Image sequences with motion text
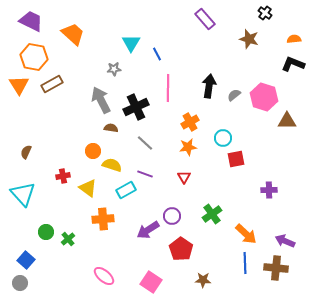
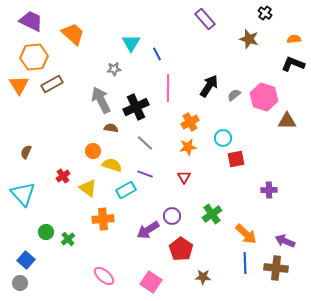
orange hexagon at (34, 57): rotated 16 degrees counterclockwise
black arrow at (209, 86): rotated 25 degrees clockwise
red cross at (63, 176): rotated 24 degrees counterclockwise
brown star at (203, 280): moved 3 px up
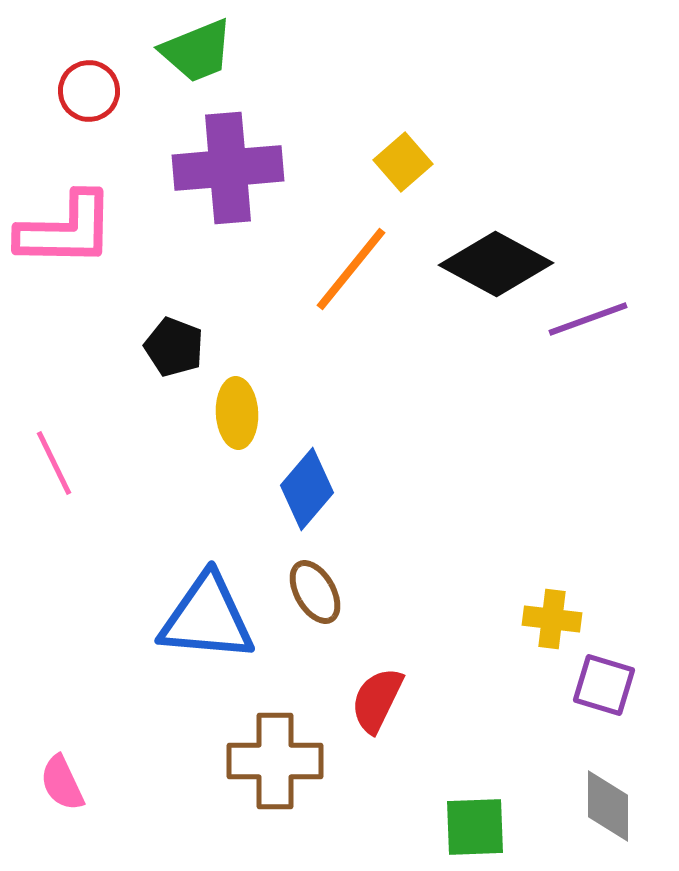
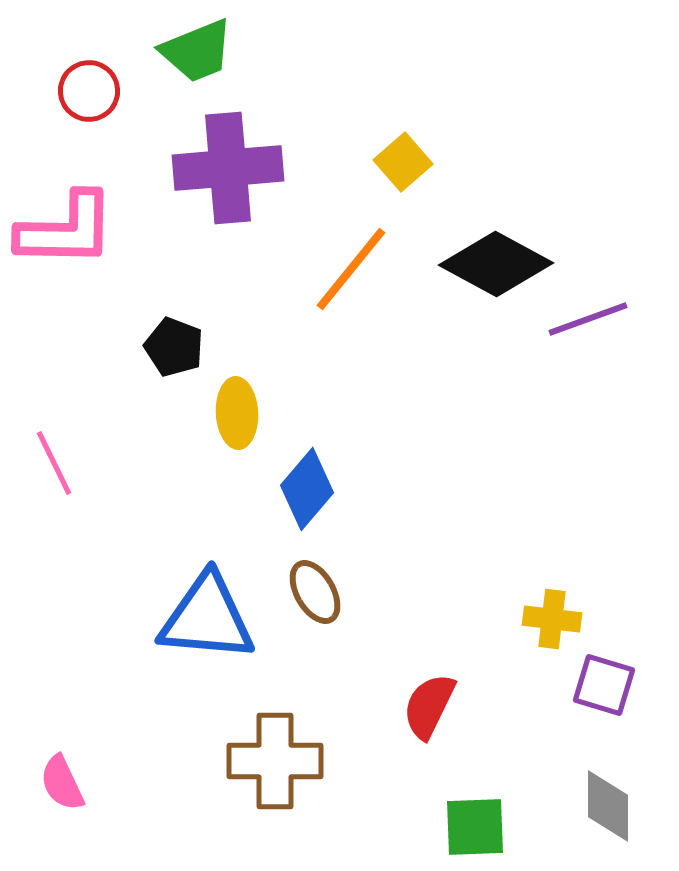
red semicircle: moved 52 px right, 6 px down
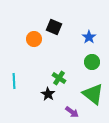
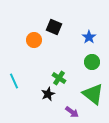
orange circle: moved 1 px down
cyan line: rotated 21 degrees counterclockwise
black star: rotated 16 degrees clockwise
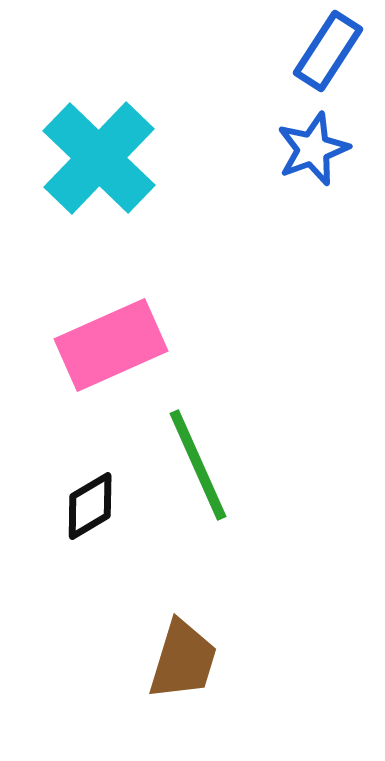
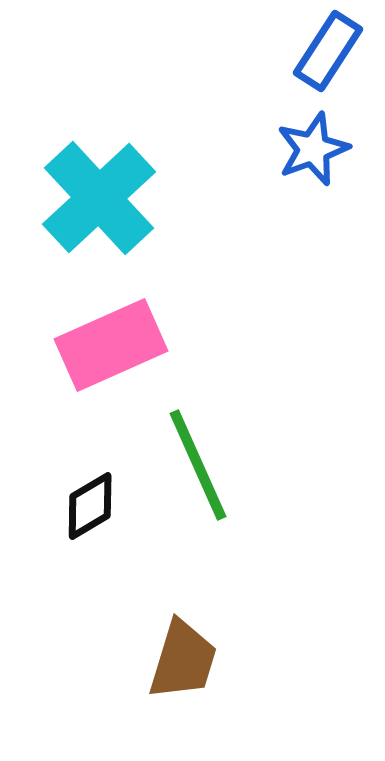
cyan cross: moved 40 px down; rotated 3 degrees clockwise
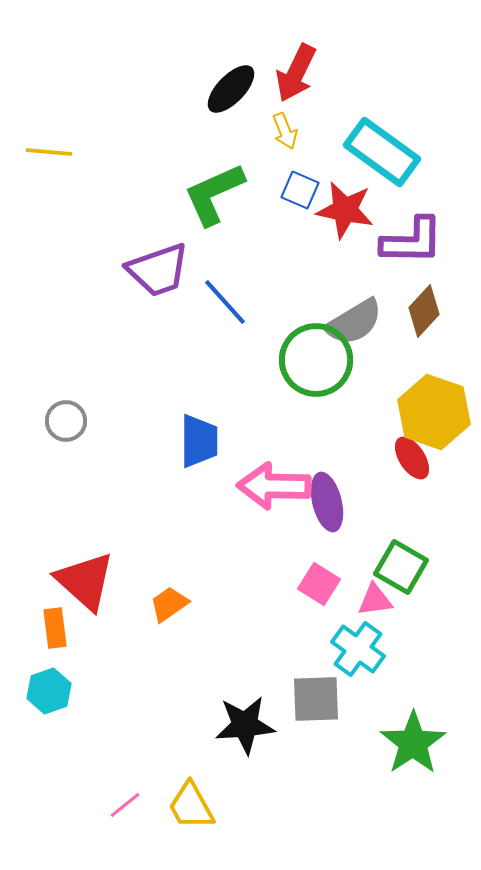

**Your task:**
Give back every entry in its exact wording, leaving the pictures out.

**Answer area:**
orange hexagon at (34, 57): rotated 16 degrees counterclockwise
black arrow at (209, 86): rotated 25 degrees clockwise
red cross at (63, 176): rotated 24 degrees counterclockwise
brown star at (203, 280): moved 3 px up
red semicircle: moved 52 px right, 6 px down
orange circle: moved 1 px down
cyan line: rotated 21 degrees counterclockwise
black star: rotated 16 degrees clockwise
cyan cross: moved 40 px down; rotated 3 degrees clockwise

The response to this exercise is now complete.